━━━━━ PROVIDED RECORDS ━━━━━

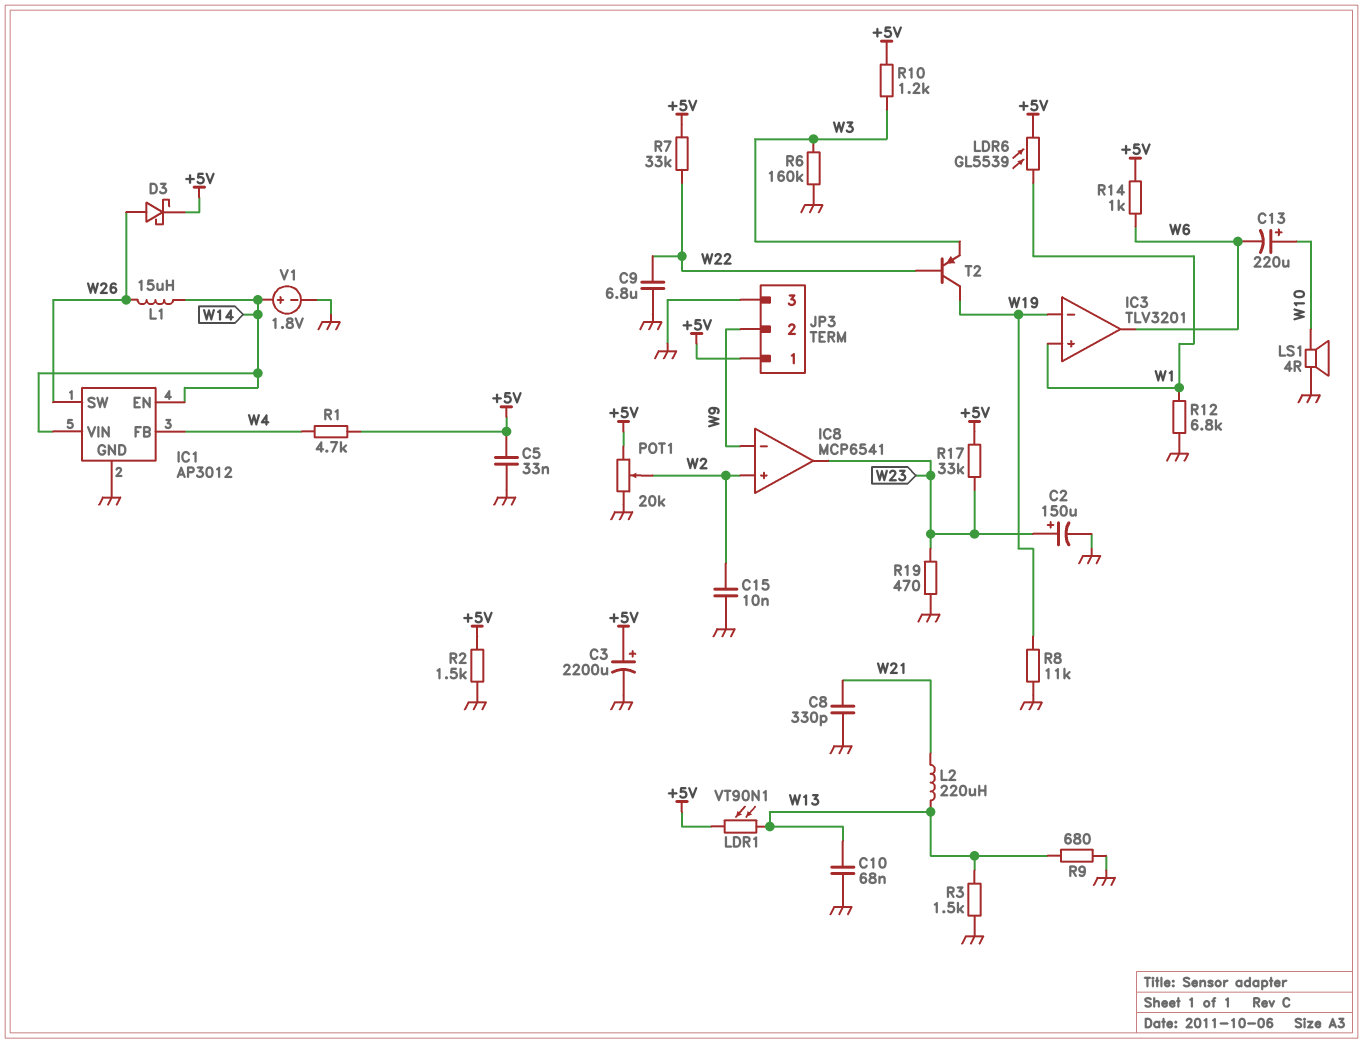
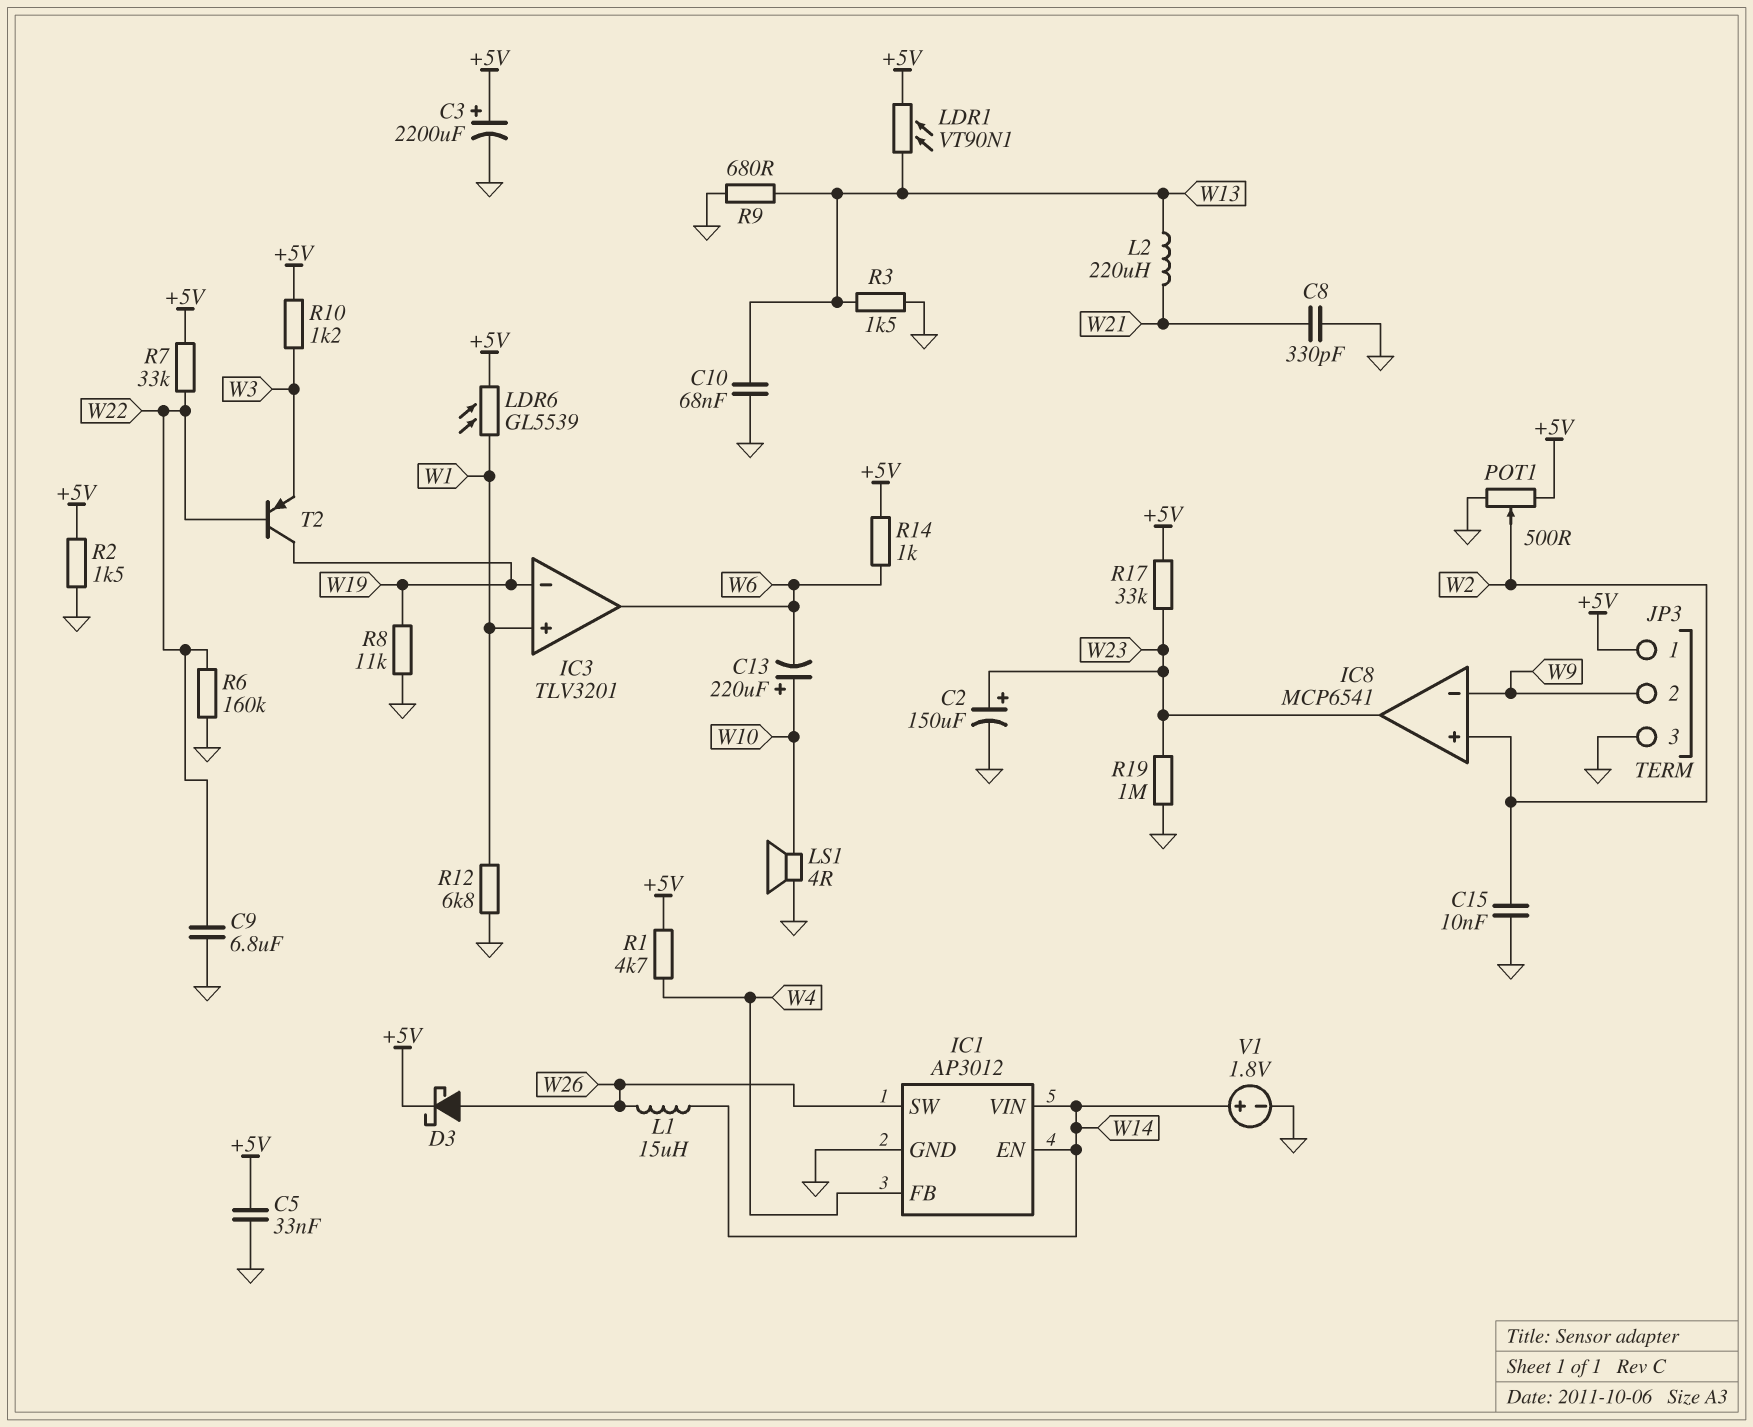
POT1: 20k (+5V, GND, wiper W2) -> 500 (+5V, GND, wiper W2)
R6: 160k (GND, W3) -> 160k (GND, W22)
R19: 470 (GND, W23) -> 1M (GND, W23)

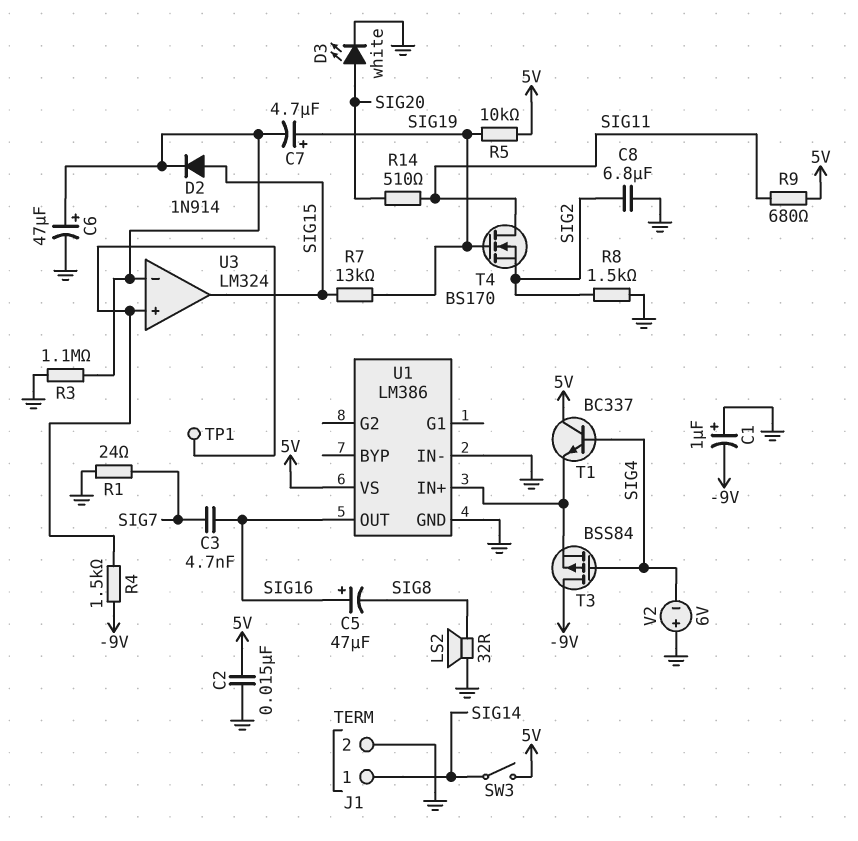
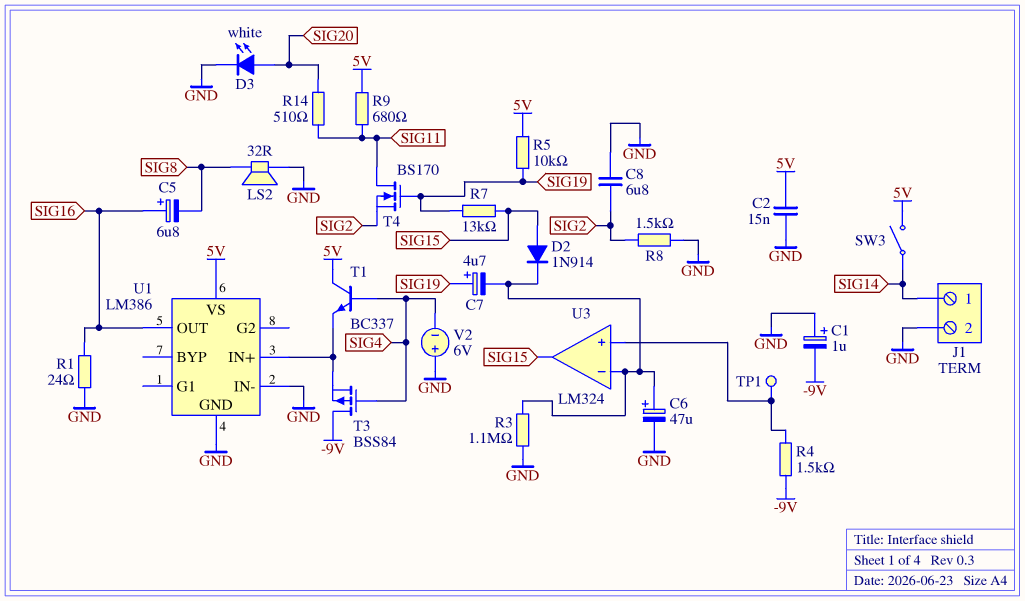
C3: 4.7nF (SIG7, SIG16) -> none
C5: 47uF (plus SIG16, minus SIG8) -> 6.8uF (plus SIG16, minus SIG8)
R1: 24 (GND, SIG7) -> 24 (GND, SIG16)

━━━━━

The answer must be an exact copy of every record above, minus the pictures.

POT1: 20k (+5V, GND, wiper W2) -> 500 (+5V, GND, wiper W2)
R6: 160k (GND, W3) -> 160k (GND, W22)
R19: 470 (GND, W23) -> 1M (GND, W23)

C3: 4.7nF (SIG7, SIG16) -> none
C5: 47uF (plus SIG16, minus SIG8) -> 6.8uF (plus SIG16, minus SIG8)
R1: 24 (GND, SIG7) -> 24 (GND, SIG16)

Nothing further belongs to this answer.